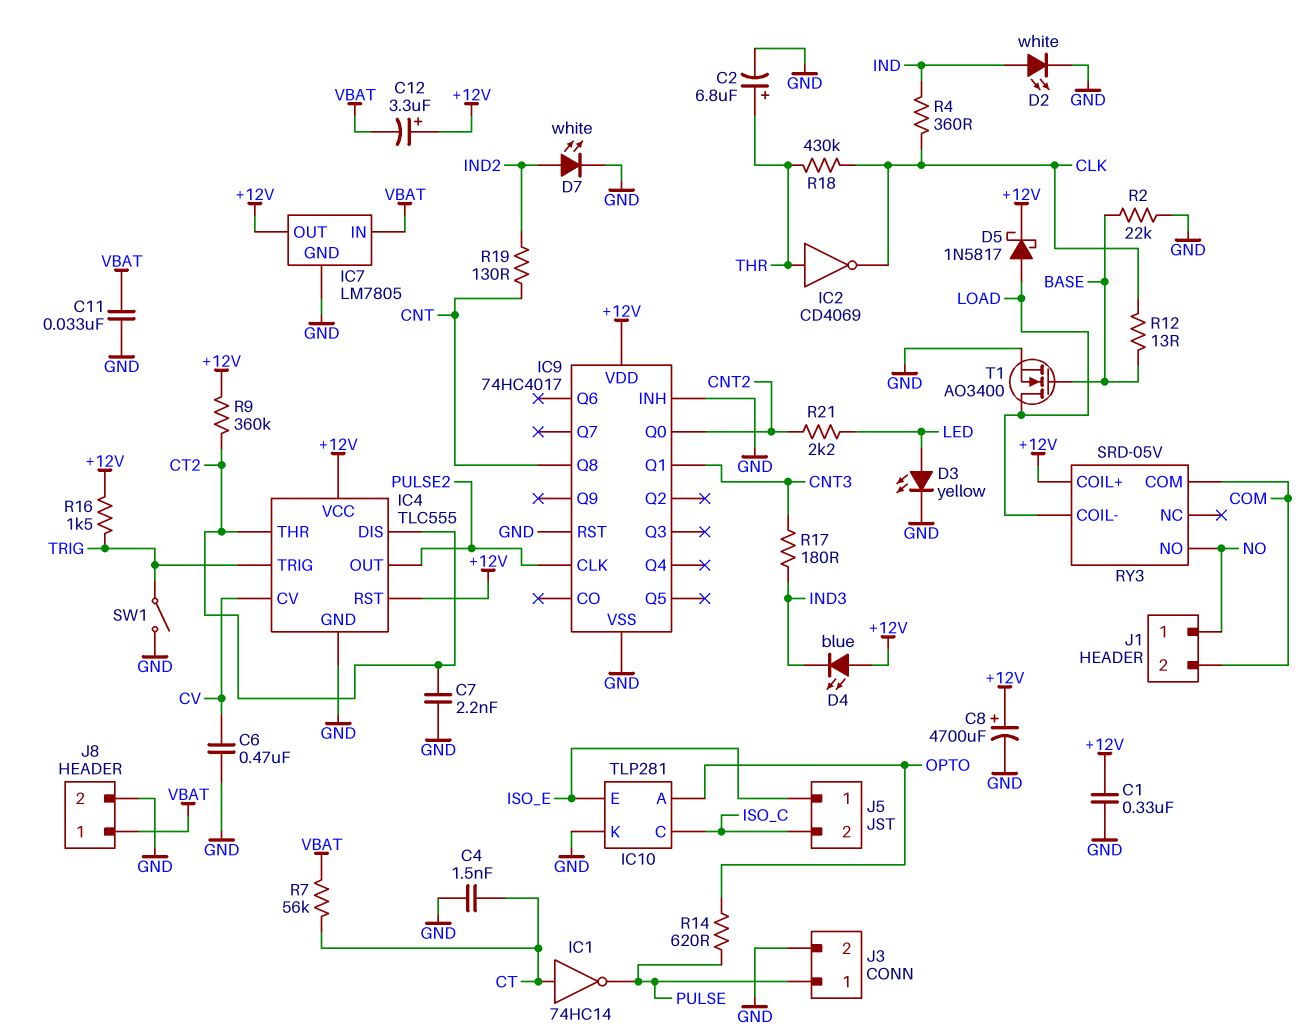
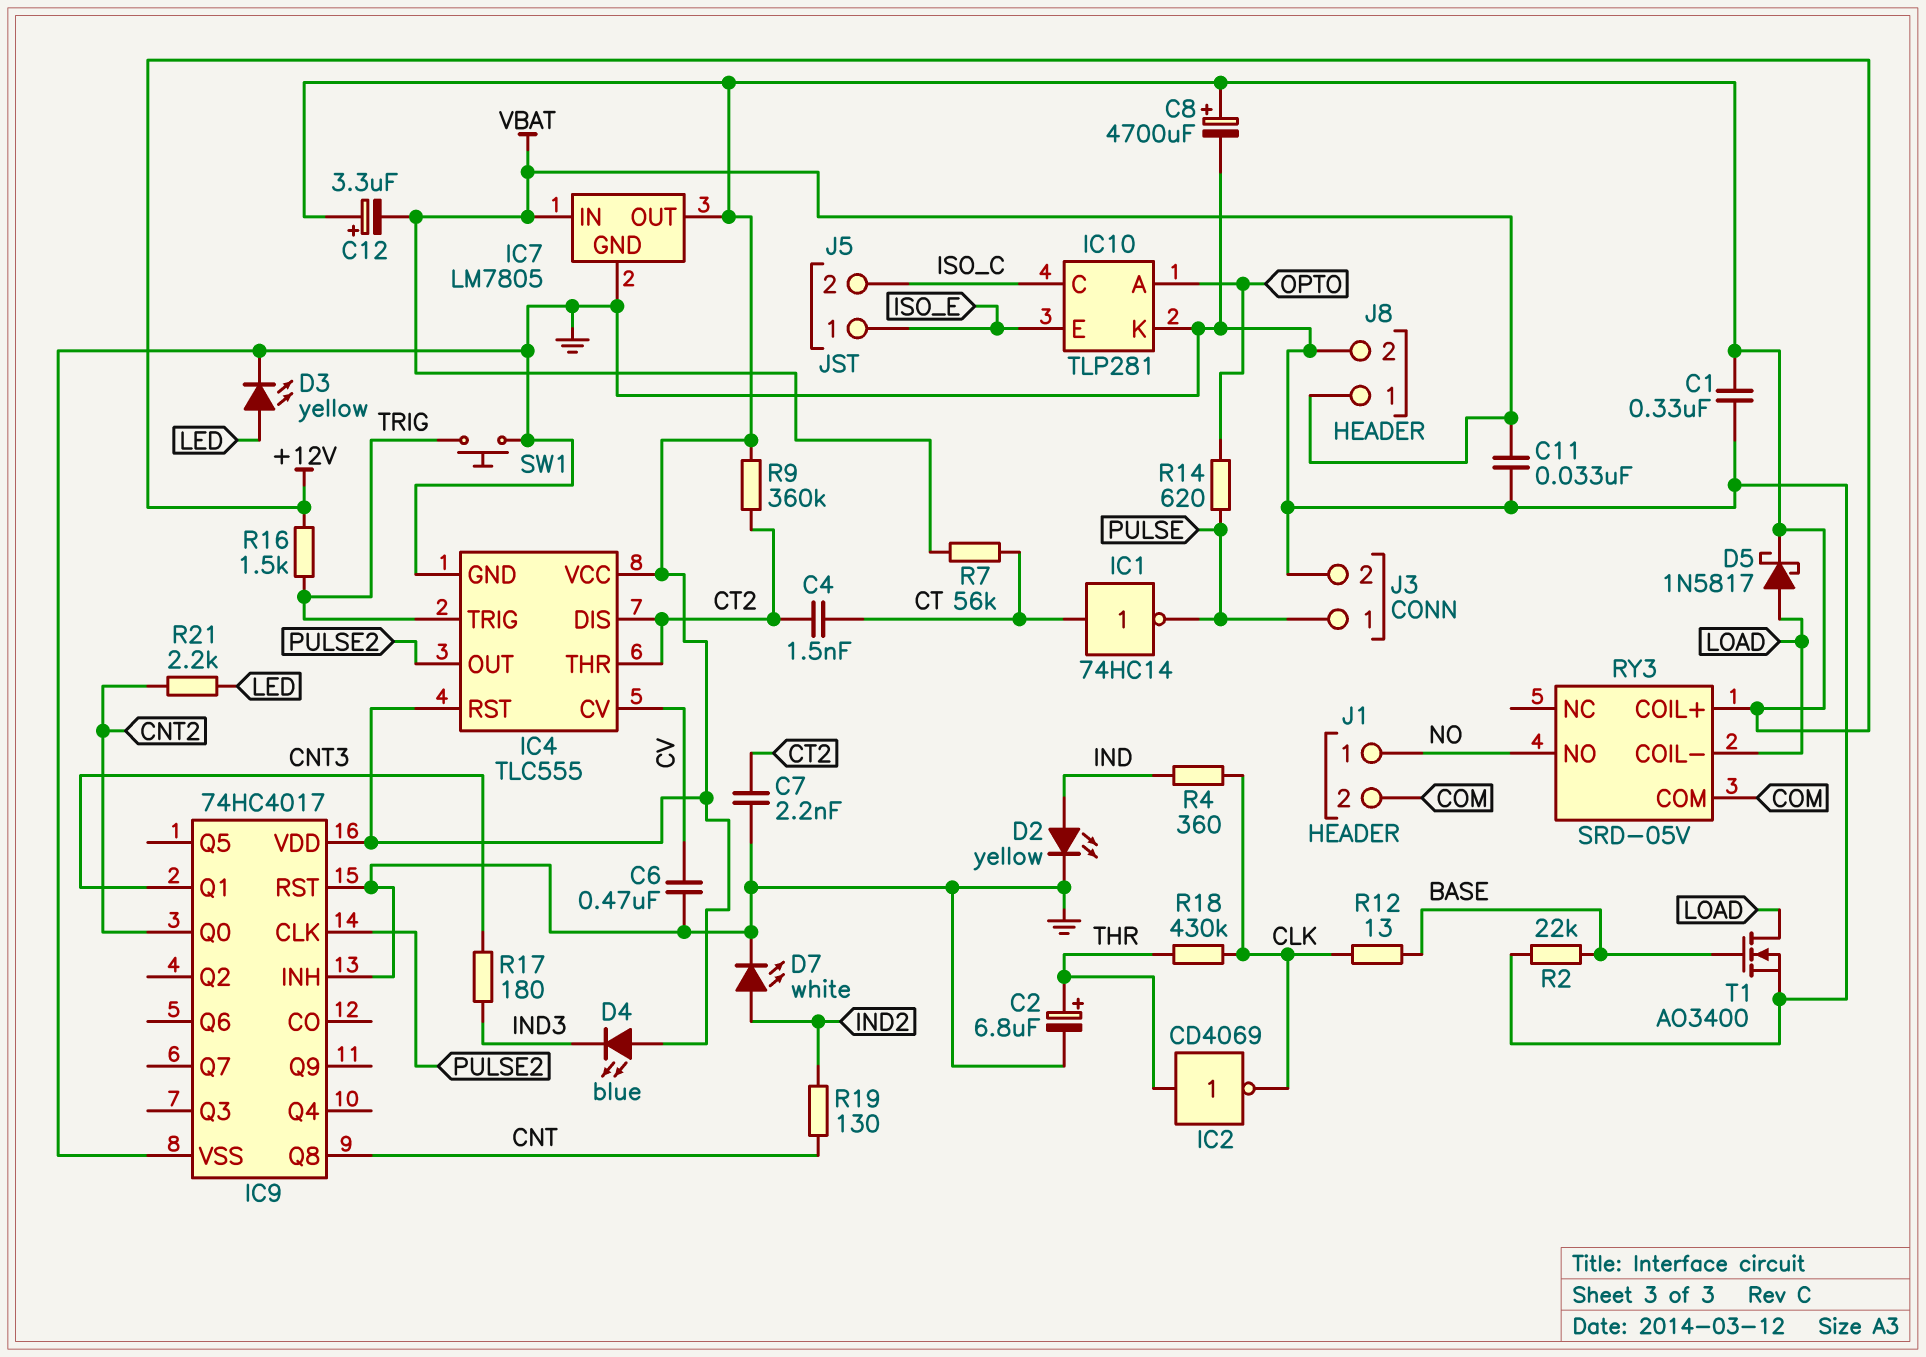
C4: 1.5nF (CT, GND) -> 1.5nF (CT, CT2)
D2: LED white (A IND, K GND) -> LED yellow (A IND, K GND)
SW1: switch (GND, TRIG) -> button (GND, TRIG)

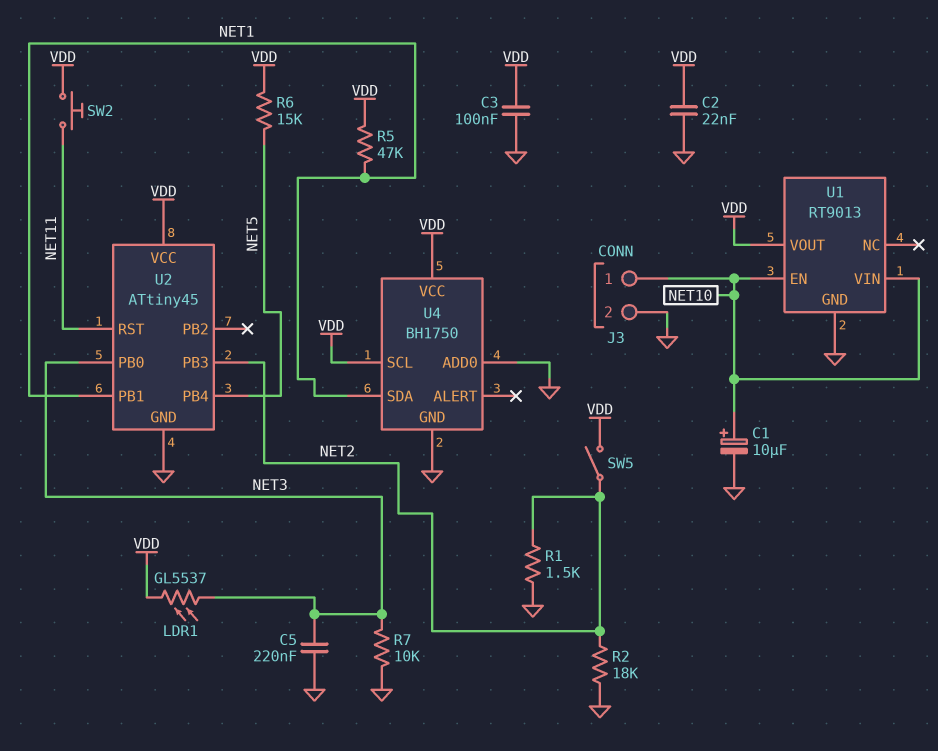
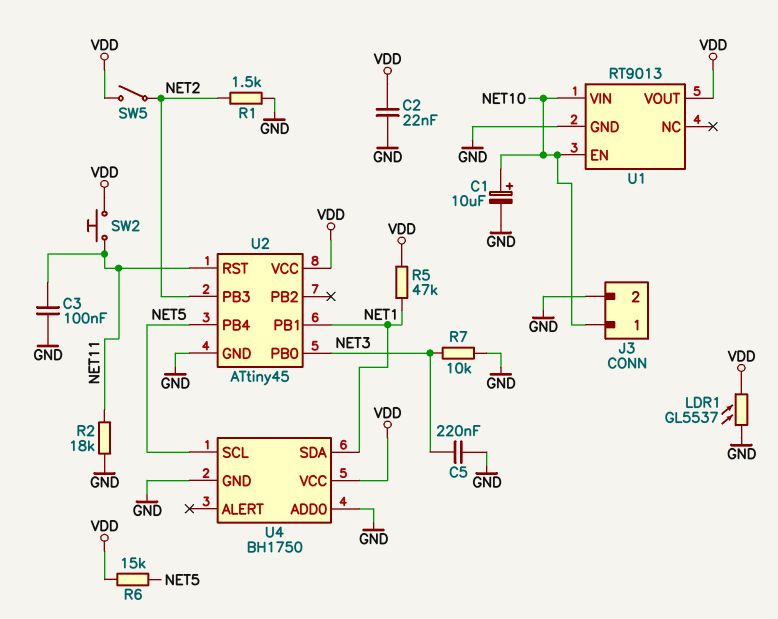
C3: 100nF (GND, VDD) -> 100nF (GND, NET11)
LDR1: GL5537 (NET3, VDD) -> GL5537 (GND, VDD)
R2: 18k (GND, NET2) -> 18k (GND, NET11)
U4 pin SCL: VDD -> NET5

--------------------

I would like you to restate word for word the lines from the one with "LDR1: GL5537 (NET3, VDD) -> GL5537 (GND, VDD)" through the last line of the material above, and only those.

# SOLVED EXERCISE
LDR1: GL5537 (NET3, VDD) -> GL5537 (GND, VDD)
R2: 18k (GND, NET2) -> 18k (GND, NET11)
U4 pin SCL: VDD -> NET5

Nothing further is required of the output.